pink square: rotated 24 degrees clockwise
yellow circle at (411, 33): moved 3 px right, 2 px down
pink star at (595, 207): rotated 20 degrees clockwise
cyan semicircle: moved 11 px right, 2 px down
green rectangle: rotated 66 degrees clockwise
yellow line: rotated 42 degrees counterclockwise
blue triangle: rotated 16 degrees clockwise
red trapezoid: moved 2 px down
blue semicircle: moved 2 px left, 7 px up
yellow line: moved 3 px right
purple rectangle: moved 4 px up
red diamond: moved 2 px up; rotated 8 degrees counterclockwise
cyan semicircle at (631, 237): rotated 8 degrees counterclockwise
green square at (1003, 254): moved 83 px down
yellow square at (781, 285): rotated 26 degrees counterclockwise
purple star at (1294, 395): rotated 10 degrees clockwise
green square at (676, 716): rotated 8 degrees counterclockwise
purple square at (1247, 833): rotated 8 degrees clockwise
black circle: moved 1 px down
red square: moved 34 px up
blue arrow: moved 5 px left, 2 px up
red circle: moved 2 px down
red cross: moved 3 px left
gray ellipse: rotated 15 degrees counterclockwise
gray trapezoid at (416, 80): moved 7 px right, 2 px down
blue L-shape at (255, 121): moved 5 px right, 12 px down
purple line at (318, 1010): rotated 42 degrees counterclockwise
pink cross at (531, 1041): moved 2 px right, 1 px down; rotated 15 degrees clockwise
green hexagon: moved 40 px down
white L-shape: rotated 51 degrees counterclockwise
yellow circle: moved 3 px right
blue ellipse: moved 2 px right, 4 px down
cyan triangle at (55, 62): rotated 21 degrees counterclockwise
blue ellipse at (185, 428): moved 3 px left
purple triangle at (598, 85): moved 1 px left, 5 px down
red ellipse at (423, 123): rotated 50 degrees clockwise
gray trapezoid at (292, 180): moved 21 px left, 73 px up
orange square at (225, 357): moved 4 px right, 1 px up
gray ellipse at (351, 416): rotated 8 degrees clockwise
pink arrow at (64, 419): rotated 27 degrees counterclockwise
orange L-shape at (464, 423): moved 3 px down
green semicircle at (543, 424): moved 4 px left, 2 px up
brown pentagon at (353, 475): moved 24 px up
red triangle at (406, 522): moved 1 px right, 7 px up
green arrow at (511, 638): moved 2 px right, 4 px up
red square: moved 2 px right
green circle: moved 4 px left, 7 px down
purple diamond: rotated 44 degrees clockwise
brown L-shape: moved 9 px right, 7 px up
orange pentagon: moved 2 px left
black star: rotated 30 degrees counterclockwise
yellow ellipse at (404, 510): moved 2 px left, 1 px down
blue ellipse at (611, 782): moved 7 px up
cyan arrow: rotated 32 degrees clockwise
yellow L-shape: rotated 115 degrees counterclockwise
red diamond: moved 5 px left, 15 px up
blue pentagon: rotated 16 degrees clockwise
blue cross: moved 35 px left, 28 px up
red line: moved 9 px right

□ □ □ □ □

_What is needed_. An exact copy of every line above is what this asks for.

_Answer section_.
pink square: rotated 24 degrees clockwise
yellow circle at (411, 33): moved 3 px right, 2 px down
pink star at (595, 207): rotated 20 degrees clockwise
cyan semicircle: moved 11 px right, 2 px down
green rectangle: rotated 66 degrees clockwise
yellow line: rotated 42 degrees counterclockwise
blue triangle: rotated 16 degrees clockwise
red trapezoid: moved 2 px down
blue semicircle: moved 2 px left, 7 px up
yellow line: moved 3 px right
purple rectangle: moved 4 px up
red diamond: moved 2 px up; rotated 8 degrees counterclockwise
cyan semicircle at (631, 237): rotated 8 degrees counterclockwise
green square at (1003, 254): moved 83 px down
yellow square at (781, 285): rotated 26 degrees counterclockwise
purple star at (1294, 395): rotated 10 degrees clockwise
green square at (676, 716): rotated 8 degrees counterclockwise
purple square at (1247, 833): rotated 8 degrees clockwise
black circle: moved 1 px down
red square: moved 34 px up
blue arrow: moved 5 px left, 2 px up
red circle: moved 2 px down
red cross: moved 3 px left
gray ellipse: rotated 15 degrees counterclockwise
gray trapezoid at (416, 80): moved 7 px right, 2 px down
blue L-shape at (255, 121): moved 5 px right, 12 px down
purple line at (318, 1010): rotated 42 degrees counterclockwise
pink cross at (531, 1041): moved 2 px right, 1 px down; rotated 15 degrees clockwise
green hexagon: moved 40 px down
white L-shape: rotated 51 degrees counterclockwise
yellow circle: moved 3 px right
blue ellipse: moved 2 px right, 4 px down
cyan triangle at (55, 62): rotated 21 degrees counterclockwise
blue ellipse at (185, 428): moved 3 px left
purple triangle at (598, 85): moved 1 px left, 5 px down
red ellipse at (423, 123): rotated 50 degrees clockwise
gray trapezoid at (292, 180): moved 21 px left, 73 px up
orange square at (225, 357): moved 4 px right, 1 px up
gray ellipse at (351, 416): rotated 8 degrees clockwise
pink arrow at (64, 419): rotated 27 degrees counterclockwise
orange L-shape at (464, 423): moved 3 px down
green semicircle at (543, 424): moved 4 px left, 2 px up
brown pentagon at (353, 475): moved 24 px up
red triangle at (406, 522): moved 1 px right, 7 px up
green arrow at (511, 638): moved 2 px right, 4 px up
red square: moved 2 px right
green circle: moved 4 px left, 7 px down
purple diamond: rotated 44 degrees clockwise
brown L-shape: moved 9 px right, 7 px up
orange pentagon: moved 2 px left
black star: rotated 30 degrees counterclockwise
yellow ellipse at (404, 510): moved 2 px left, 1 px down
blue ellipse at (611, 782): moved 7 px up
cyan arrow: rotated 32 degrees clockwise
yellow L-shape: rotated 115 degrees counterclockwise
red diamond: moved 5 px left, 15 px up
blue pentagon: rotated 16 degrees clockwise
blue cross: moved 35 px left, 28 px up
red line: moved 9 px right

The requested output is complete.